> _WHAT YOU SHOULD DO_:
Establish how many lines in the entries hold the string "plus". The number by itself is the whole answer.
————
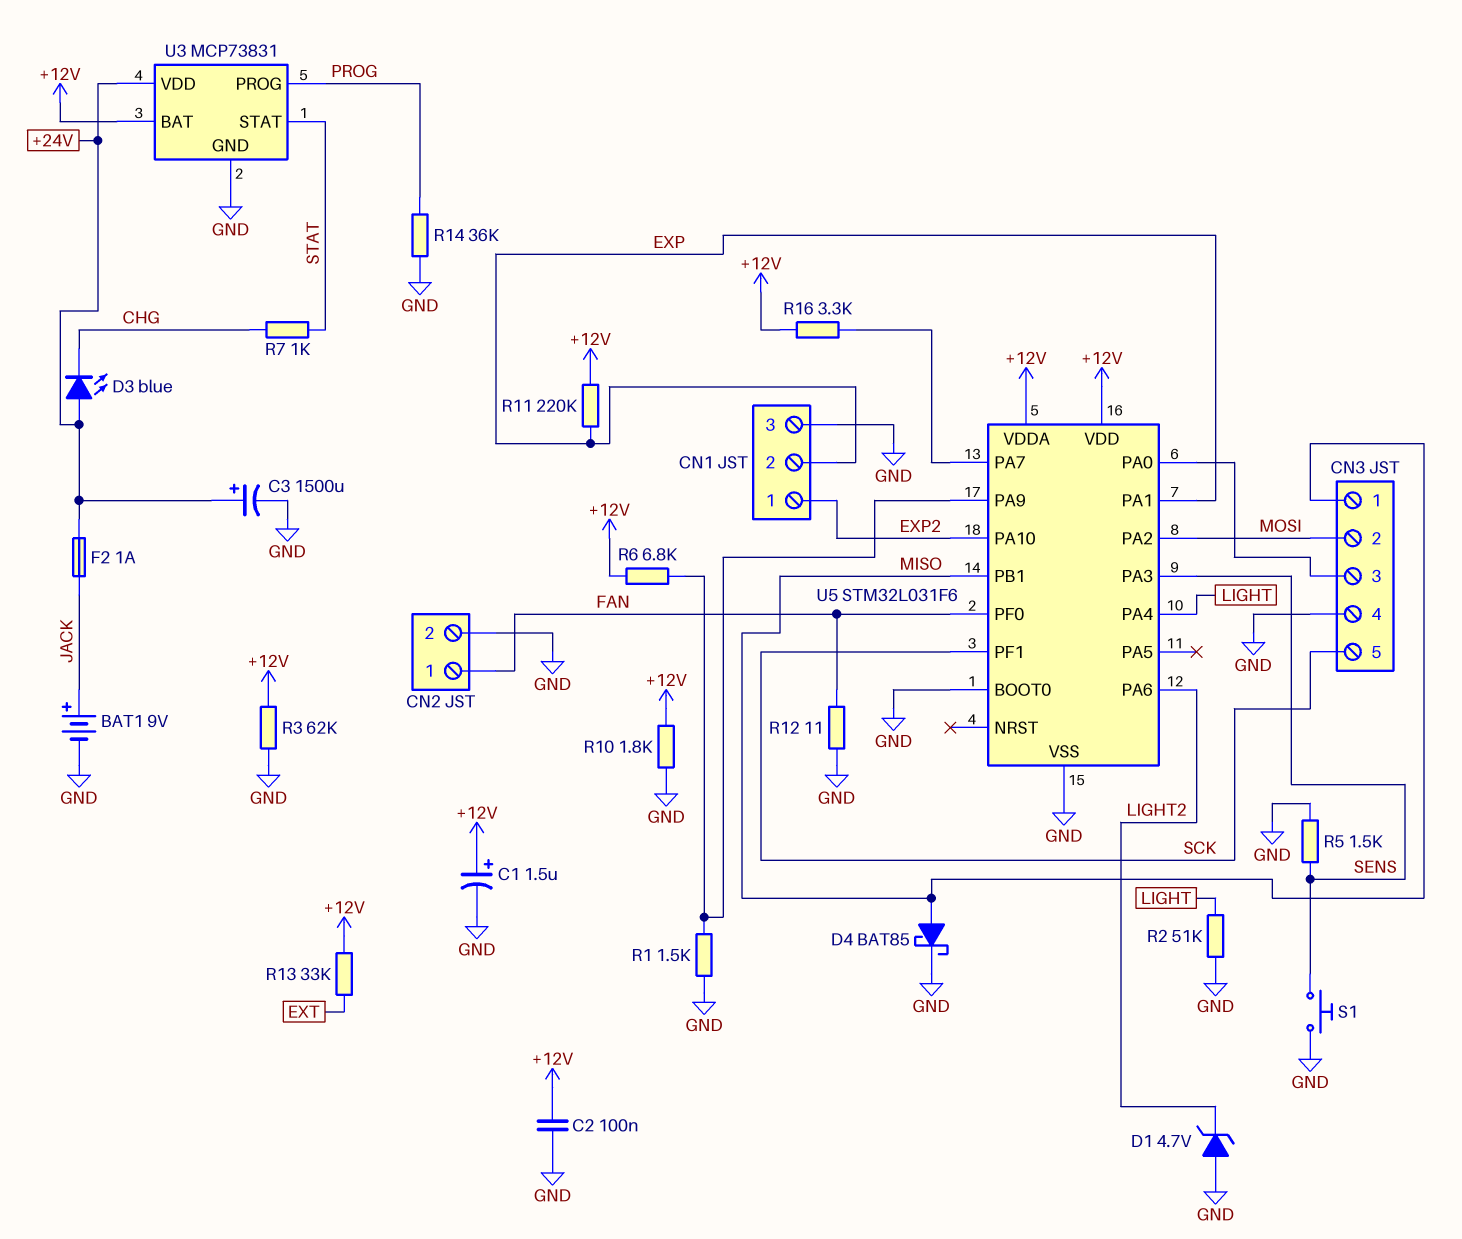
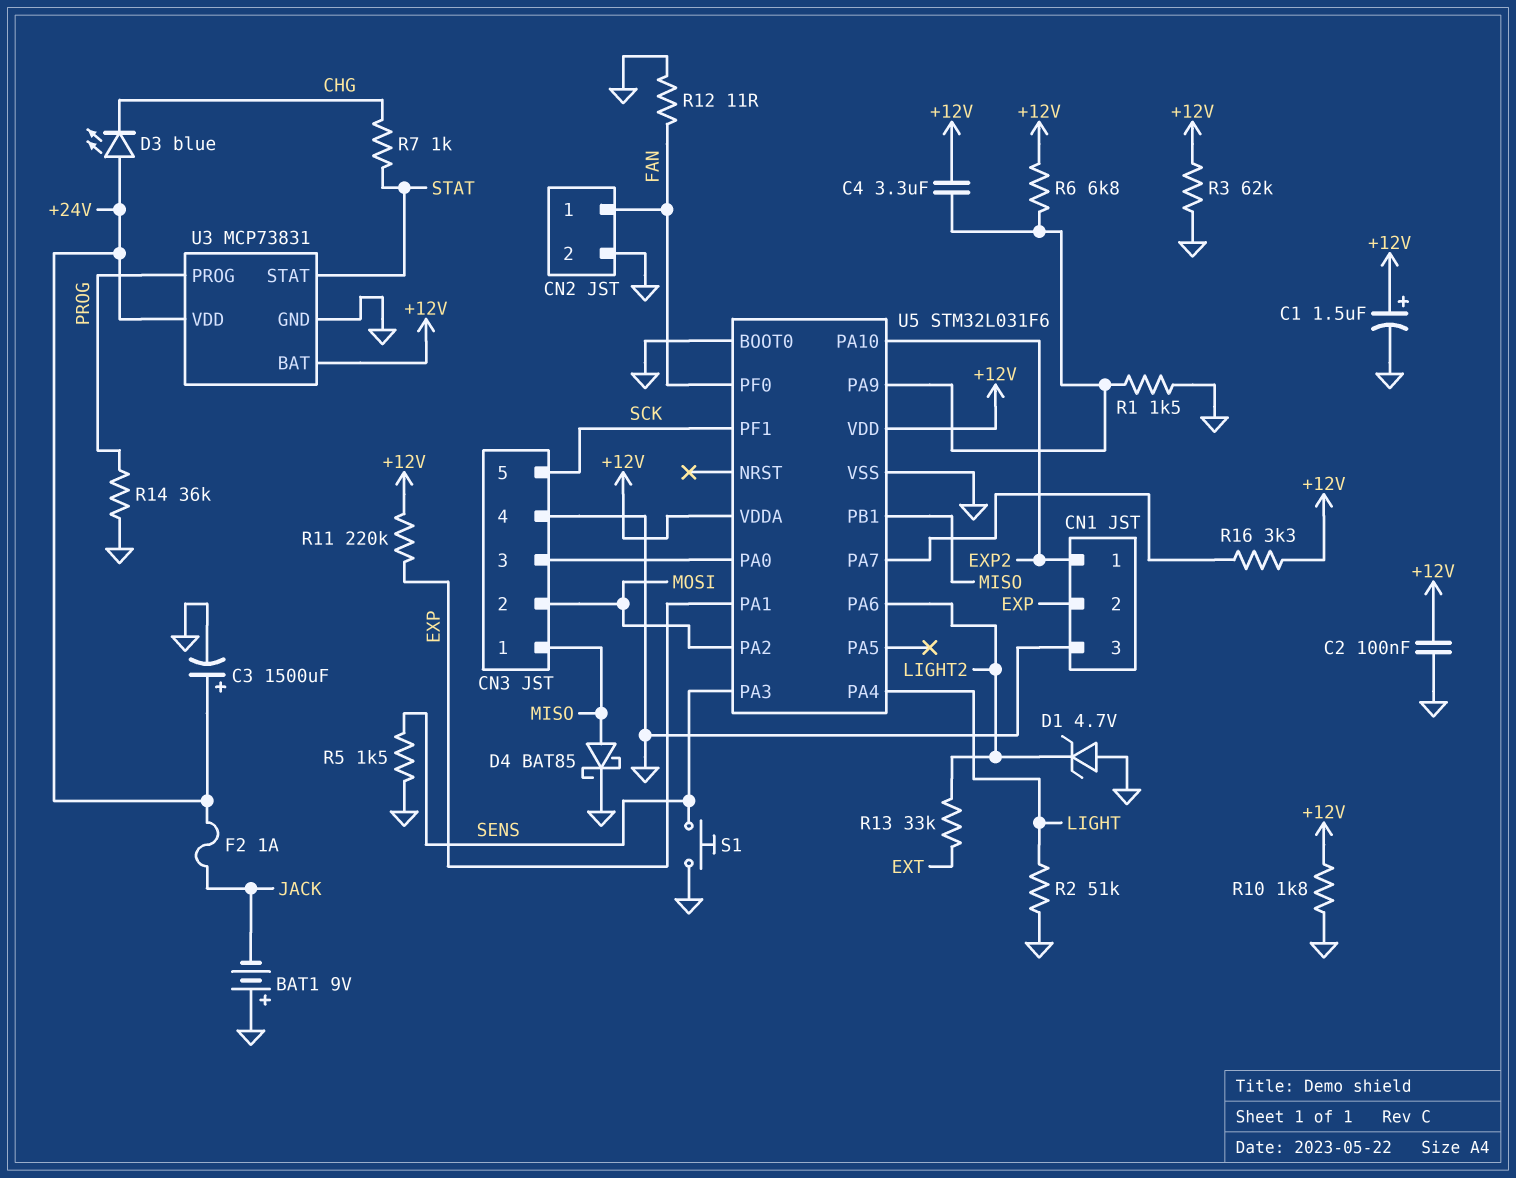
BAT1: 9V (plus JACK, minus GND) -> 9V (plus GND, minus JACK)
C4: none -> 3.3uF (+12V, U5/PA9)
R13: 33k (+12V, EXT) -> 33k (EXT, LIGHT2)

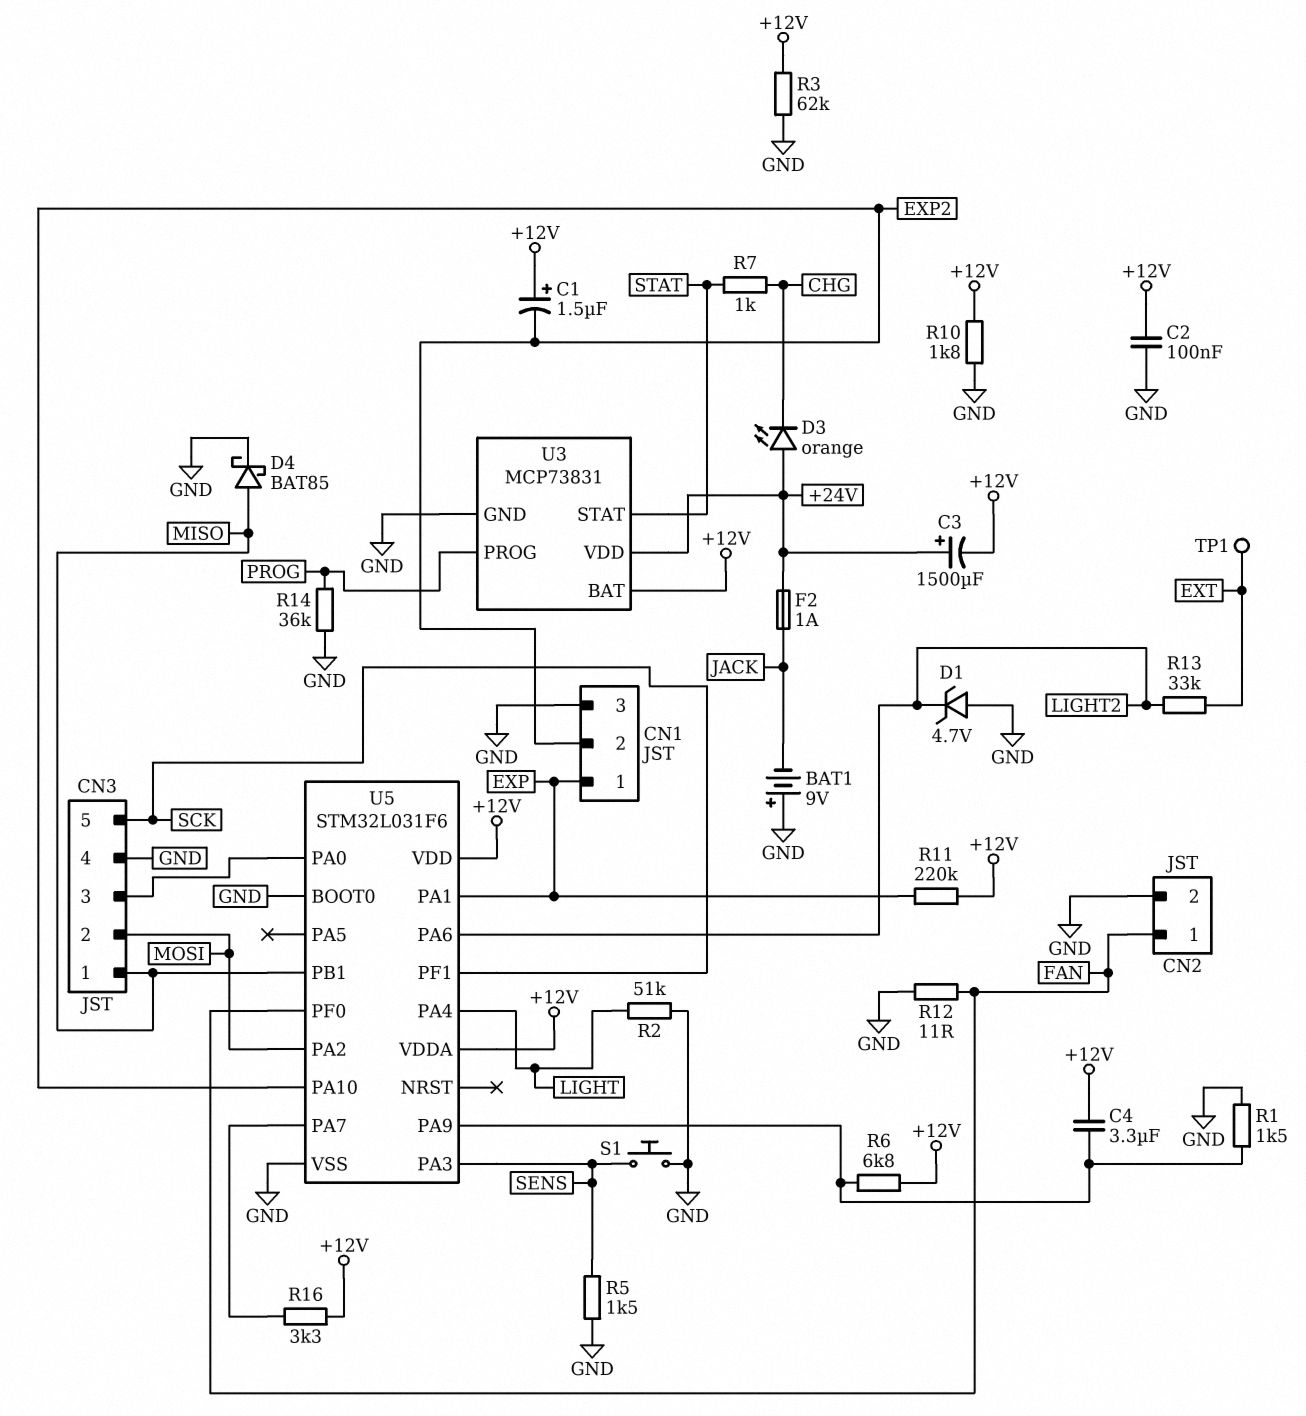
C1: 1.5uF (plus +12V, minus GND) -> 1.5uF (plus +12V, minus EXP2)
C3: 1500uF (plus +24V, minus GND) -> 1500uF (plus +24V, minus +12V)
CN1 pin 1: EXP2 -> EXP
CN1 pin 2: EXP -> EXP2
D3: LED blue (A +24V, K CHG) -> LED orange (A +24V, K CHG)
TP1: none -> test point (EXT)

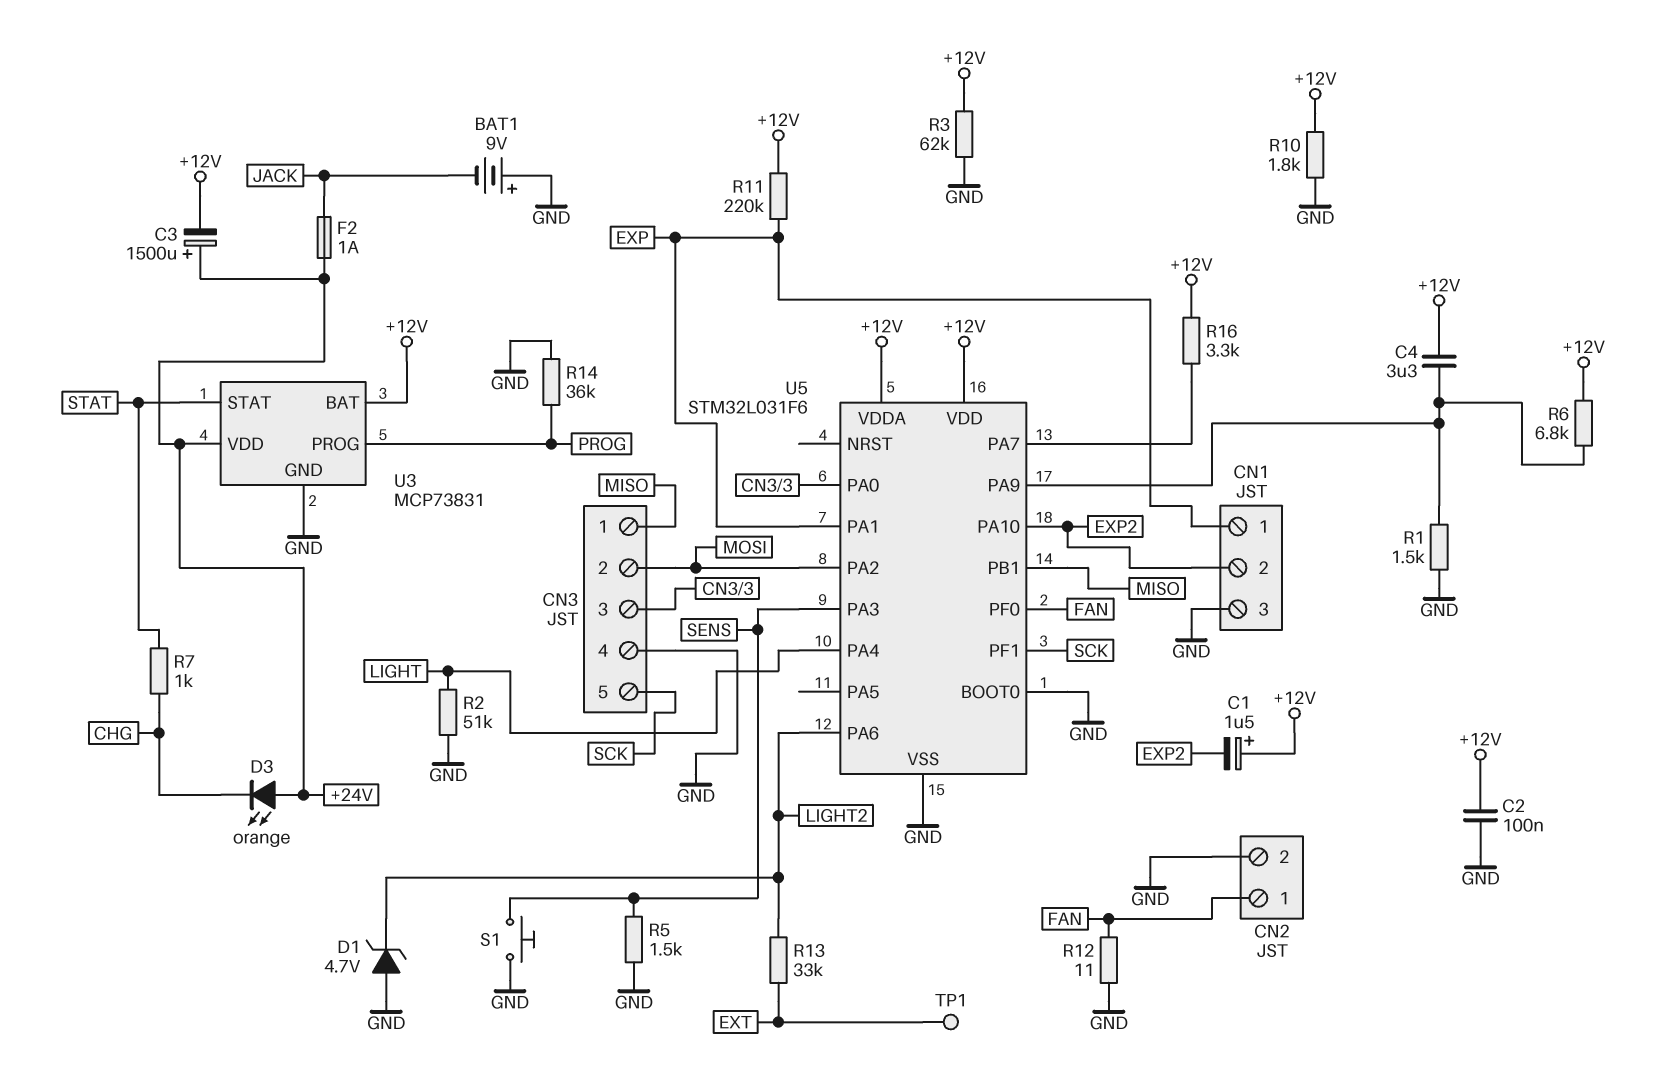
D4: schottky BAT85 (A MISO, K GND) -> none

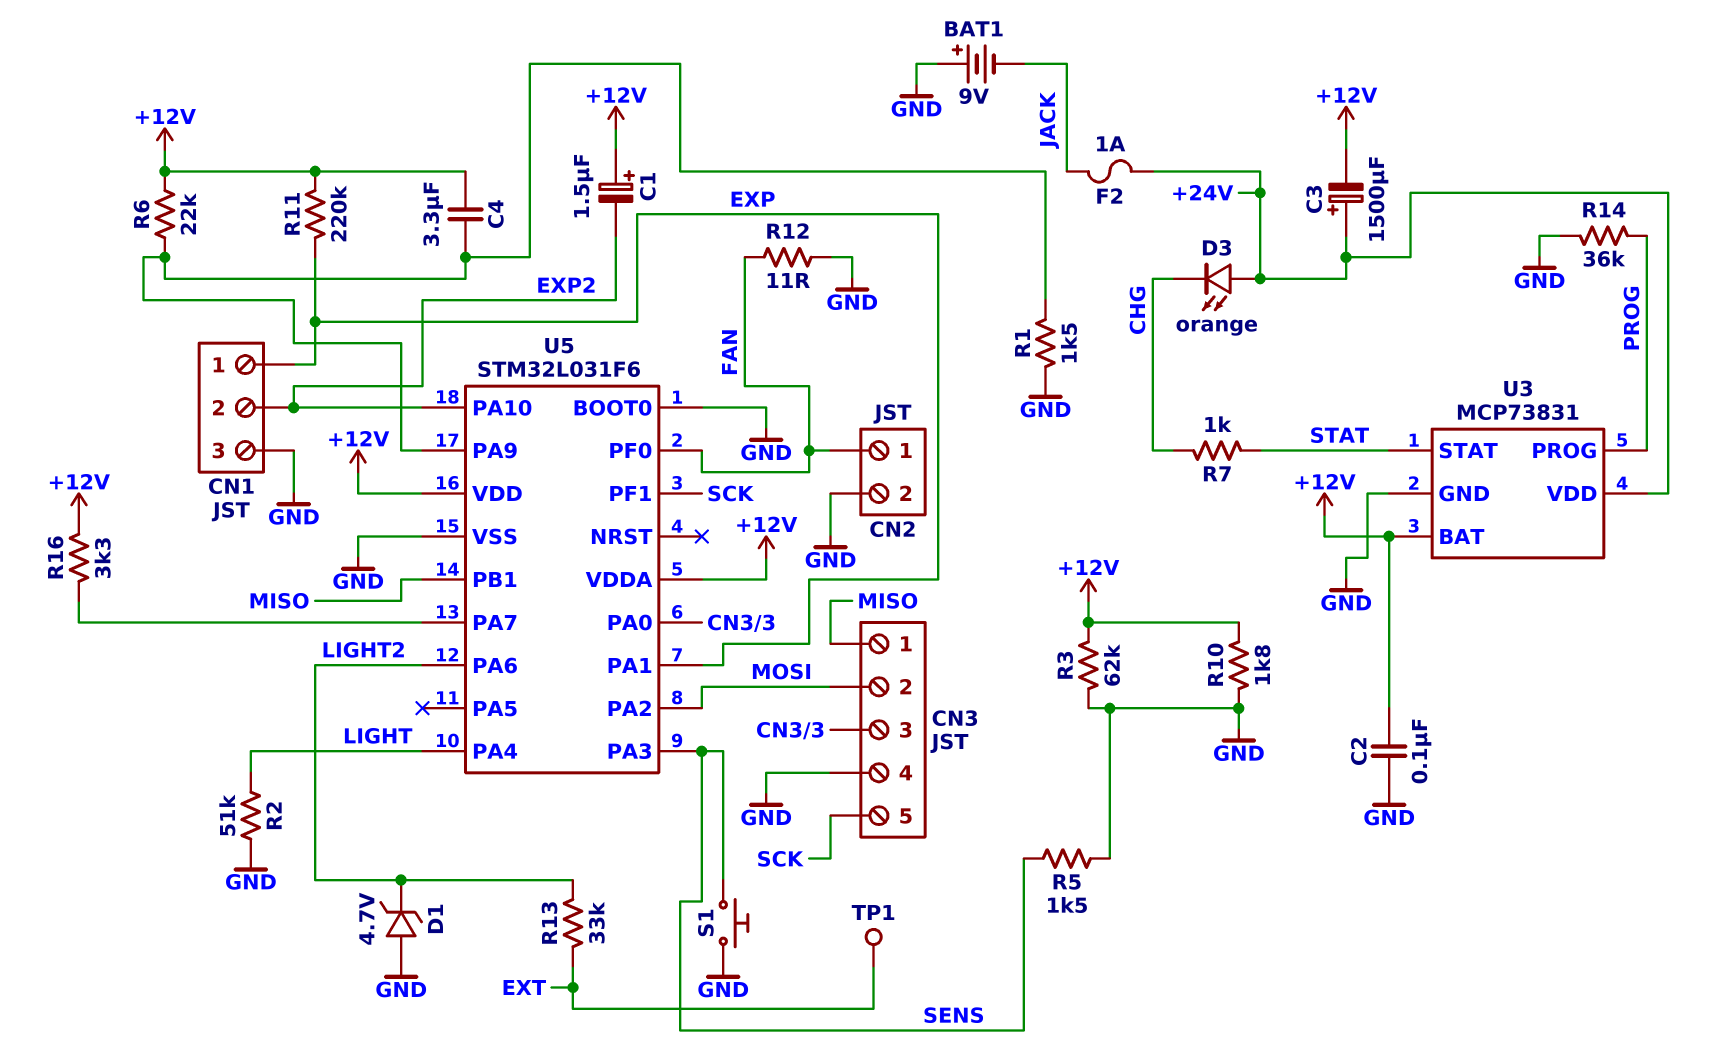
R6: 6.8k (+12V, U5/PA9) -> 22k (+12V, U5/PA9)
————
> _ANSWER SECTION_:
3